- _INPUT MATERIAL_
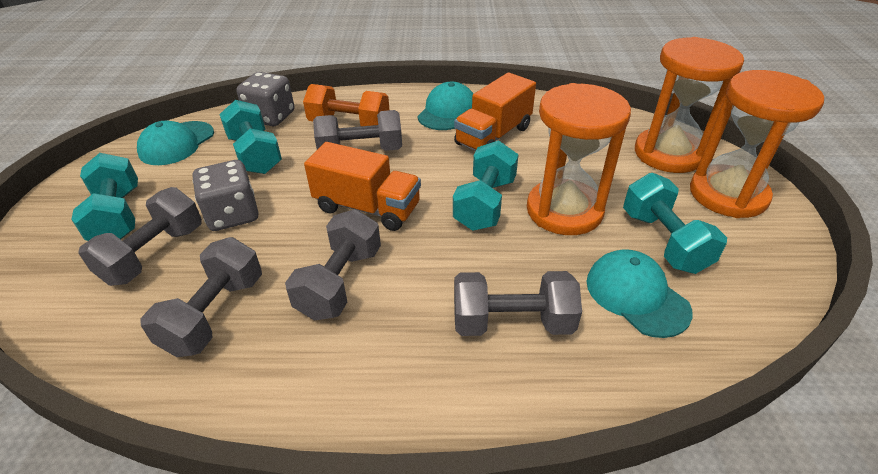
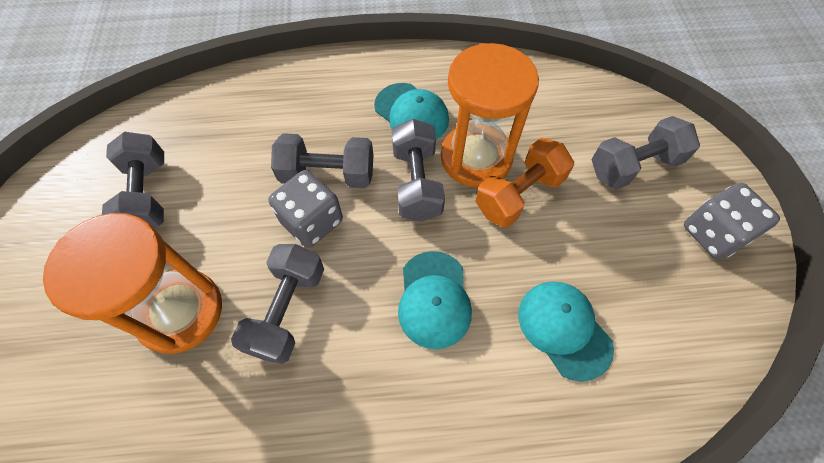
orange hourglass: 3 -> 2
orange truck: 2 -> 0
turquoise dumbbell: 4 -> 0

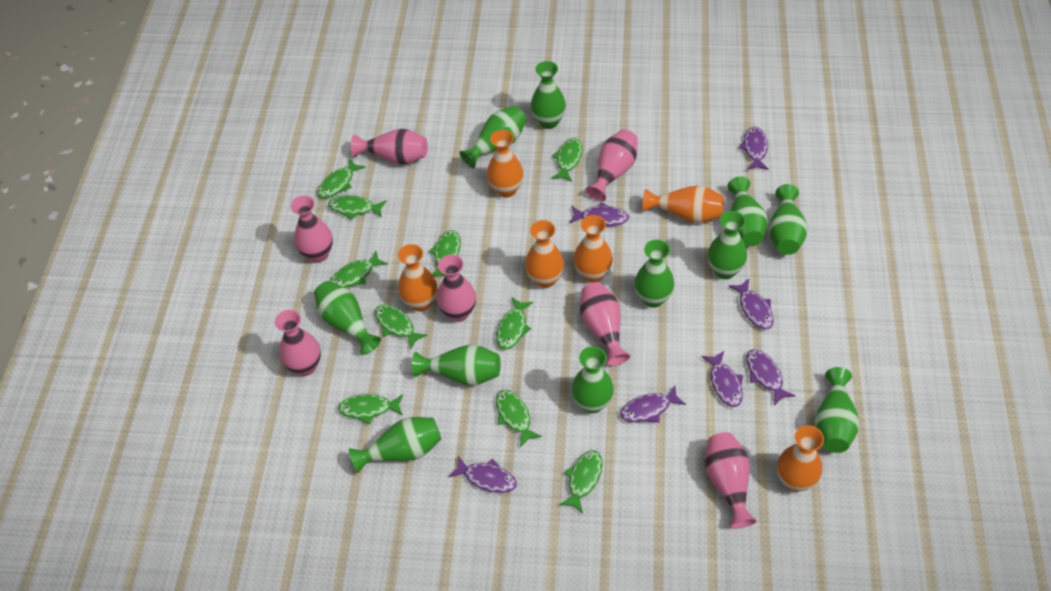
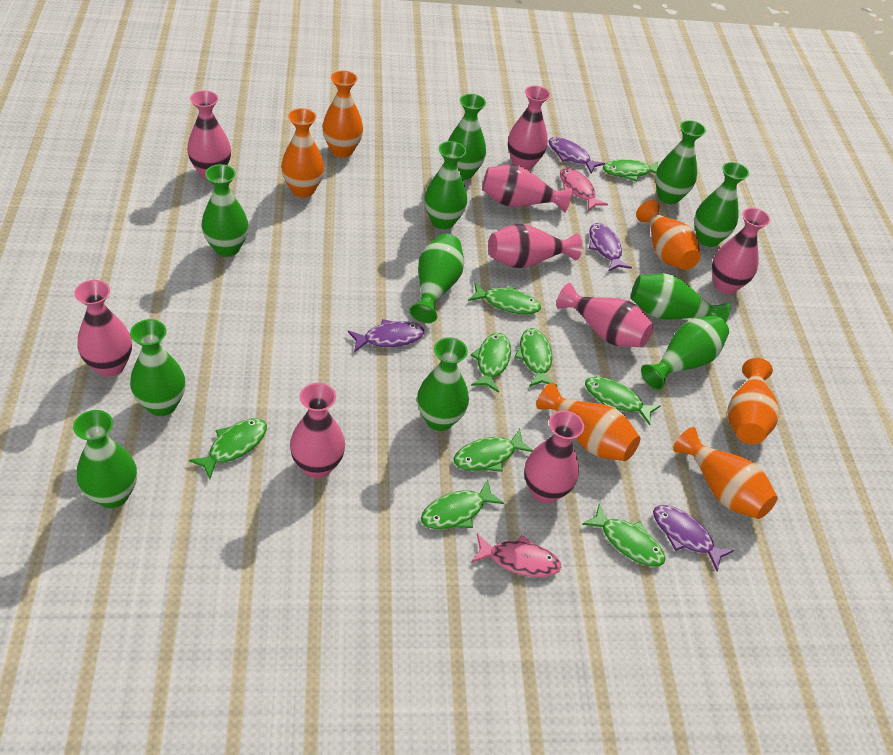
green fish: 10 -> 9
pink fish: 0 -> 2
pink vase: 7 -> 9
purple fish: 7 -> 4

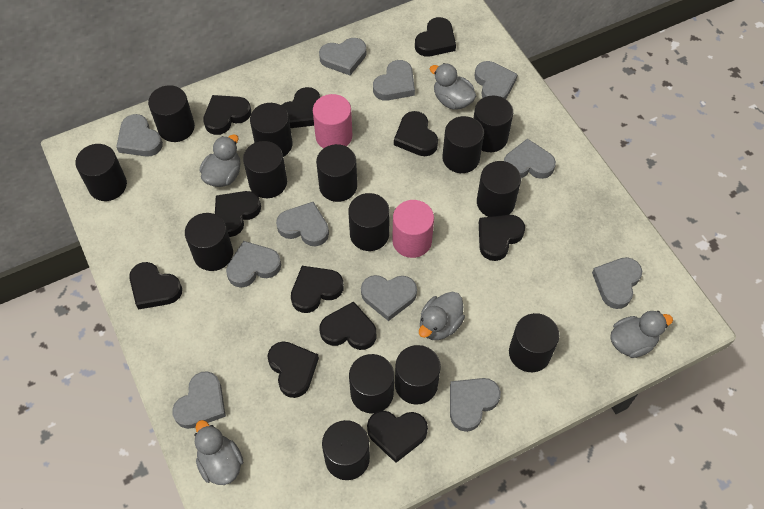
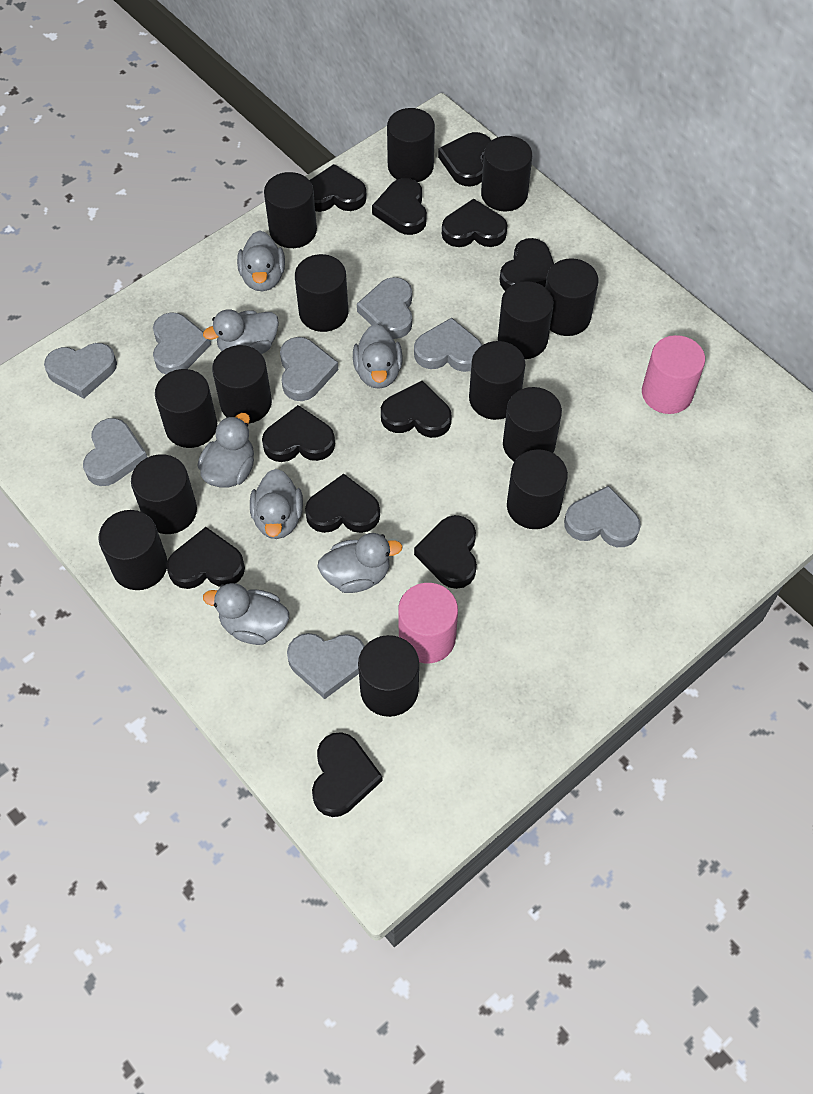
grey duck: 5 -> 7
grey heart: 11 -> 8

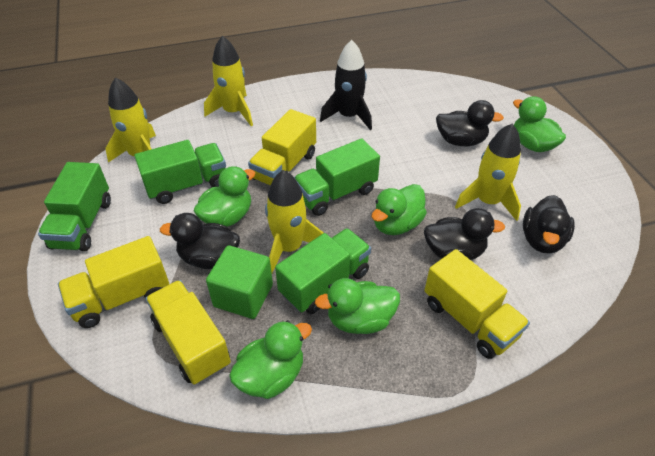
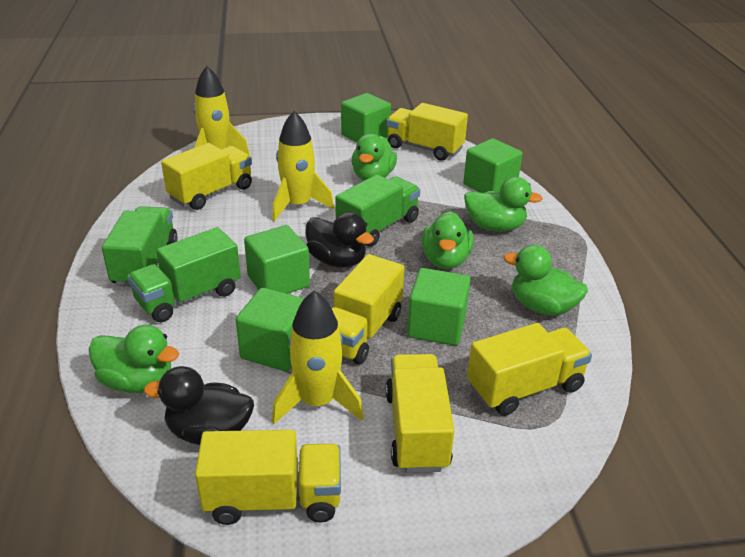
black duck: 4 -> 2
black rocket: 1 -> 0
green cube: 1 -> 5
green truck: 4 -> 3
yellow rocket: 4 -> 3
yellow truck: 4 -> 6

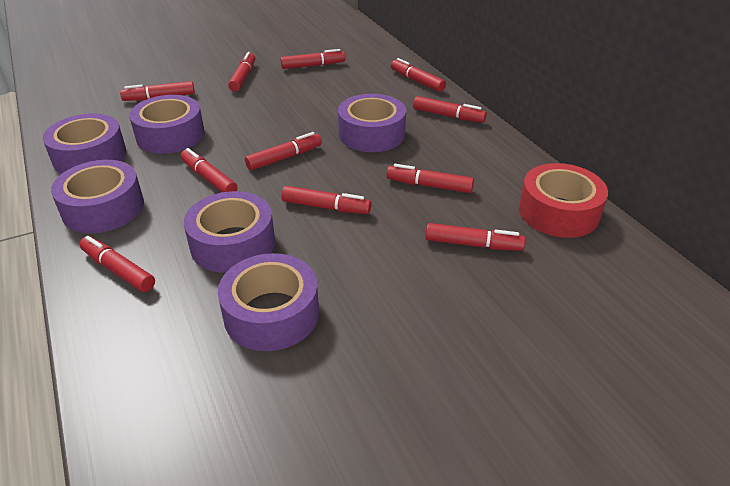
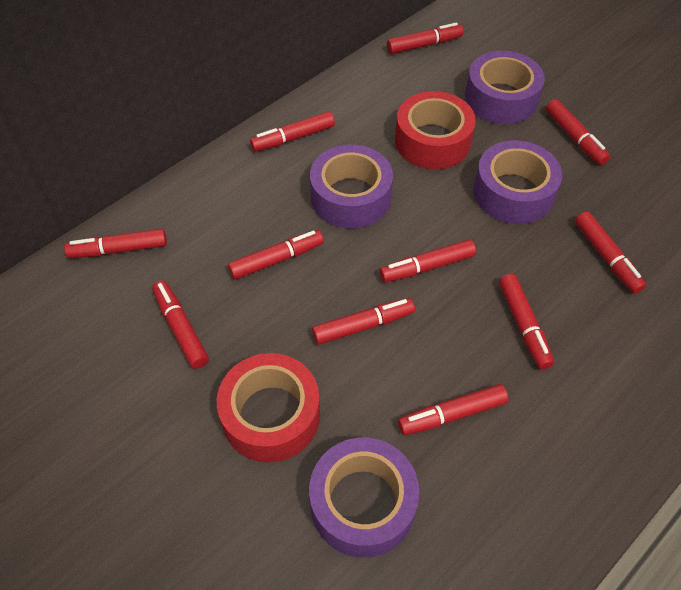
purple tape: 6 -> 4
red tape: 1 -> 2

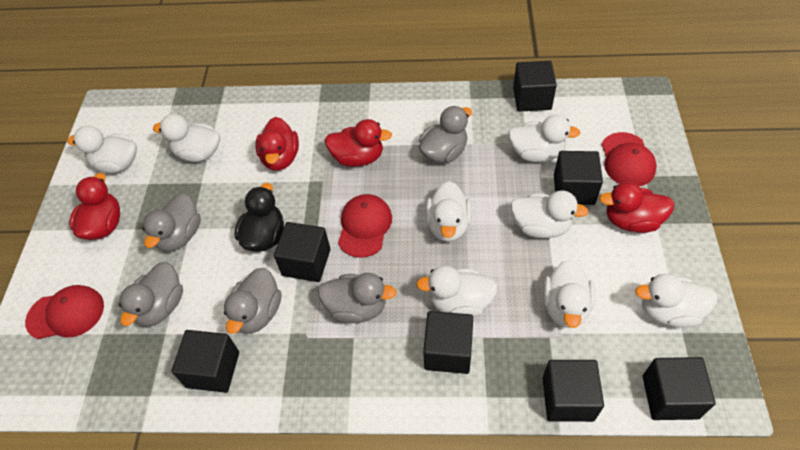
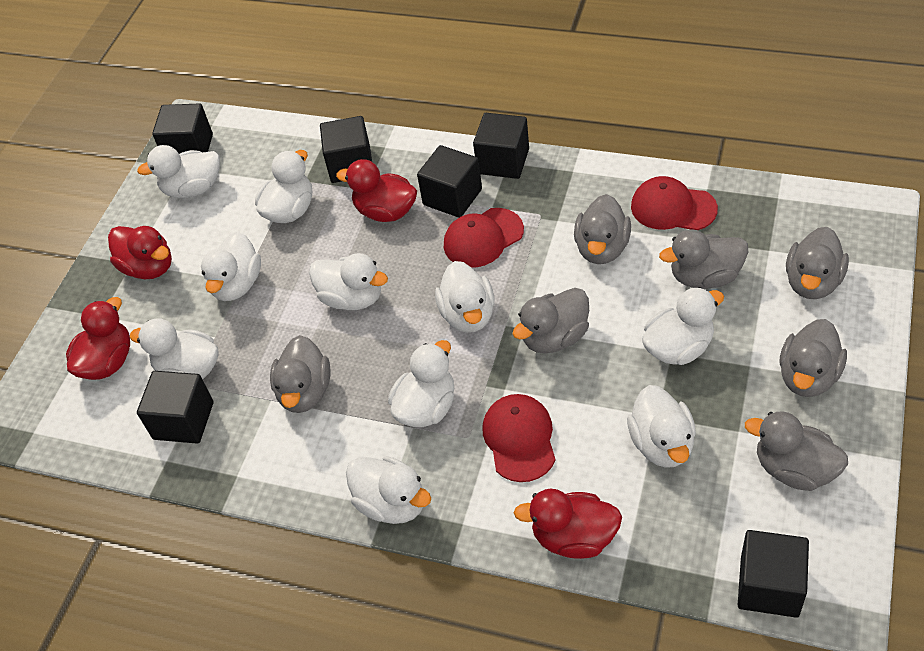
black cube: 7 -> 6
black duck: 1 -> 0
grey duck: 5 -> 7
white duck: 8 -> 10

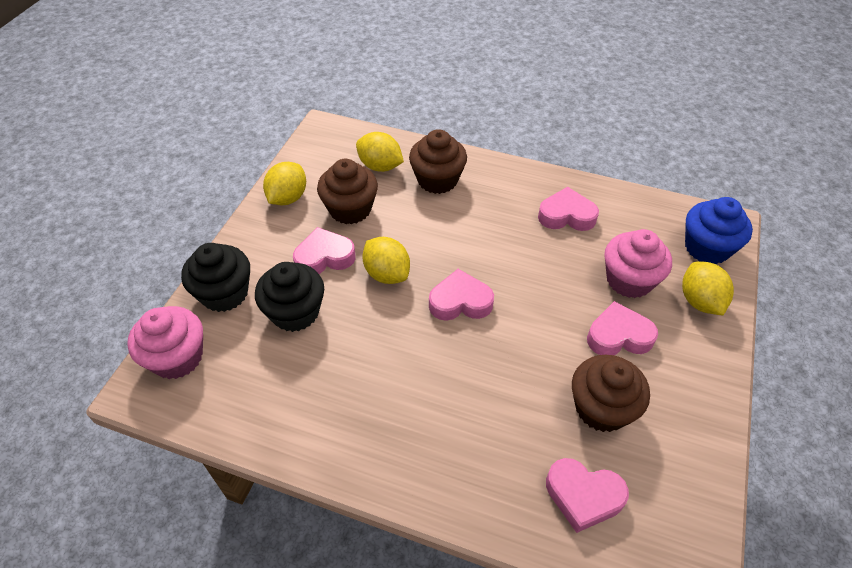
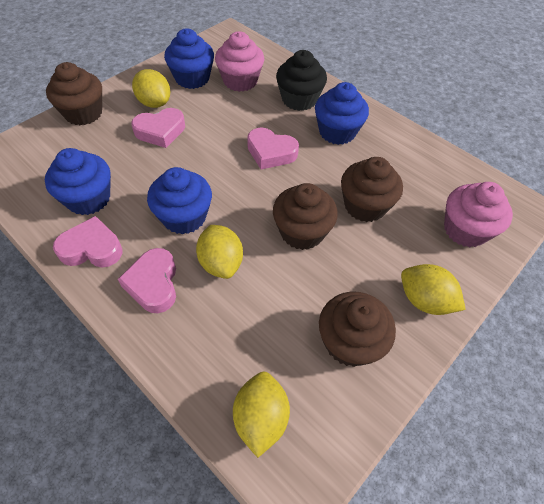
black cupcake: 2 -> 1
blue cupcake: 1 -> 4
brown cupcake: 3 -> 4
pink heart: 5 -> 4

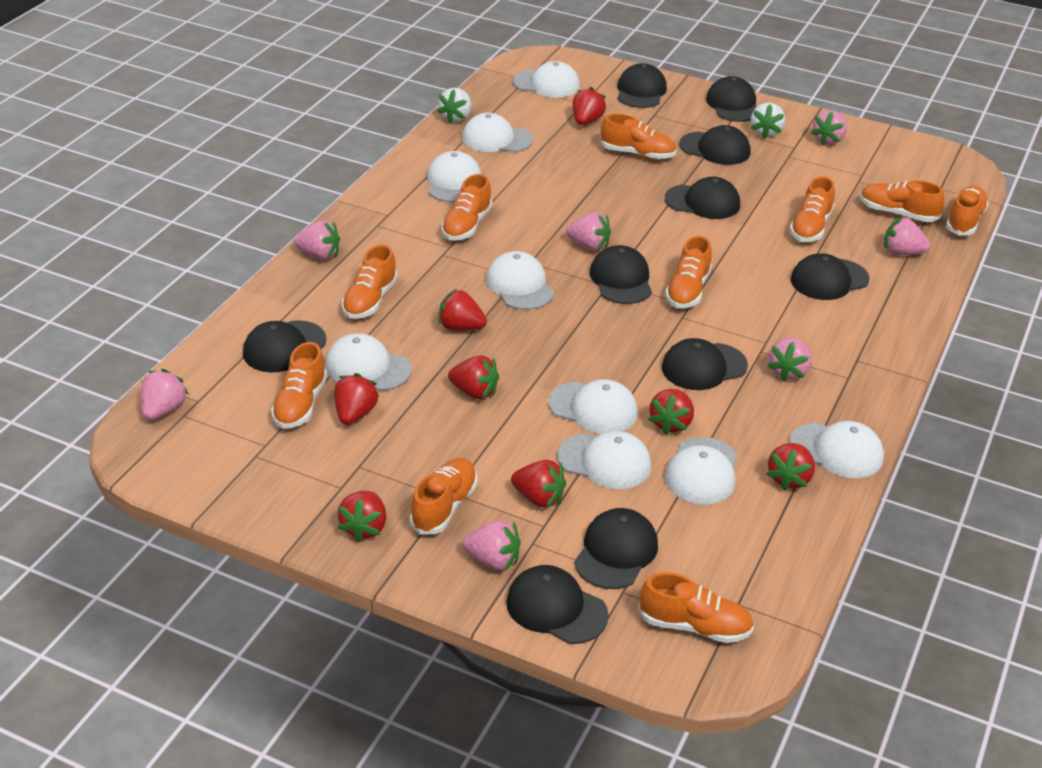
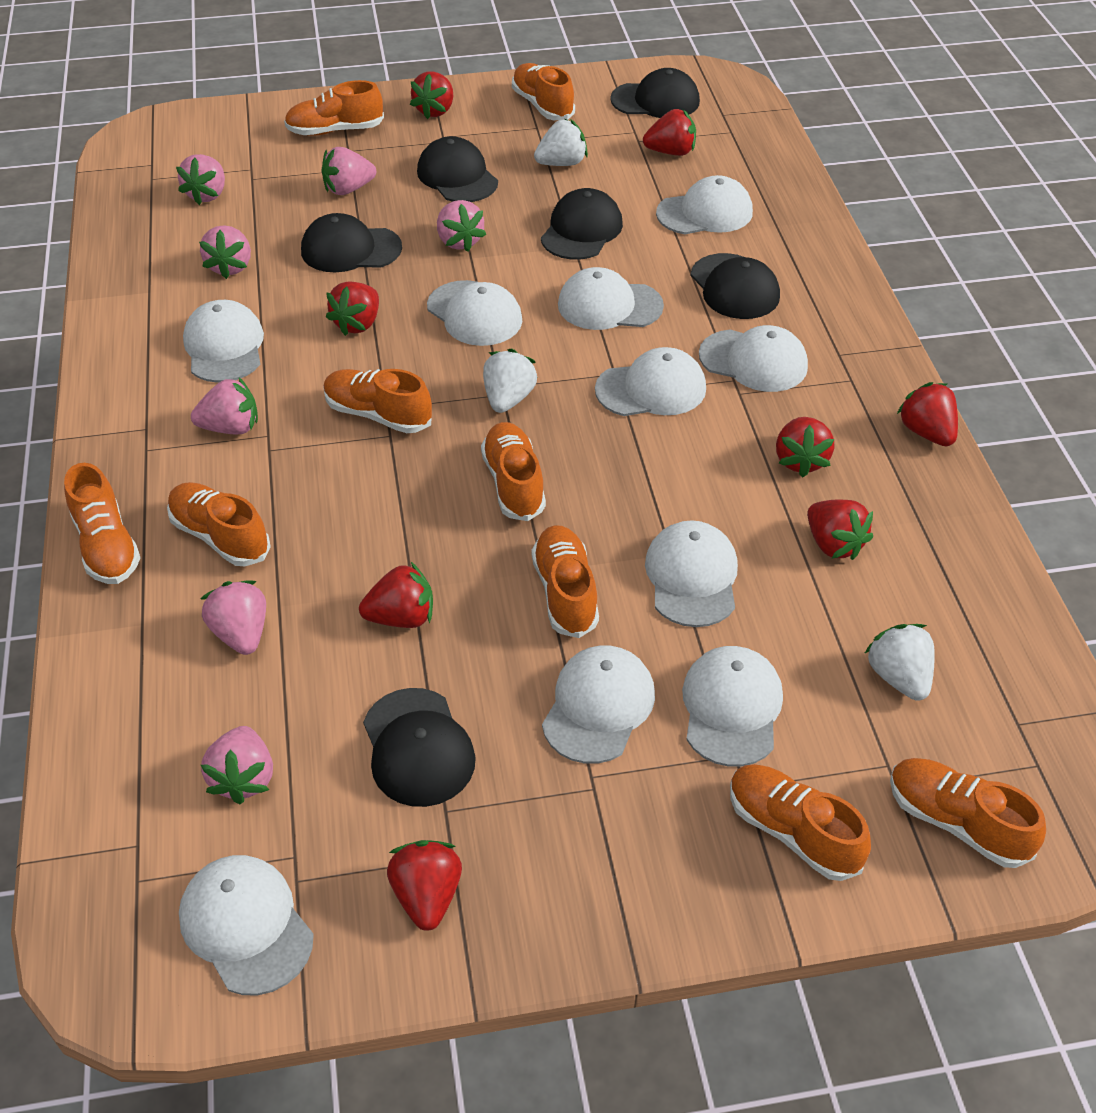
black cap: 10 -> 6
orange shoe: 10 -> 9
white cap: 9 -> 10
white strawberry: 2 -> 3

- _EXERCISE_
Please reproduce, exactly and only, the lines from the line containing "yellow rocket: 4 -> 3" through the last line of the material above, minus any pictures.

- _WRITTEN REPLY_
yellow rocket: 4 -> 3
yellow truck: 4 -> 6

purple tape: 6 -> 4
red tape: 1 -> 2

black cube: 7 -> 6
black duck: 1 -> 0
grey duck: 5 -> 7
white duck: 8 -> 10

black cupcake: 2 -> 1
blue cupcake: 1 -> 4
brown cupcake: 3 -> 4
pink heart: 5 -> 4

black cap: 10 -> 6
orange shoe: 10 -> 9
white cap: 9 -> 10
white strawberry: 2 -> 3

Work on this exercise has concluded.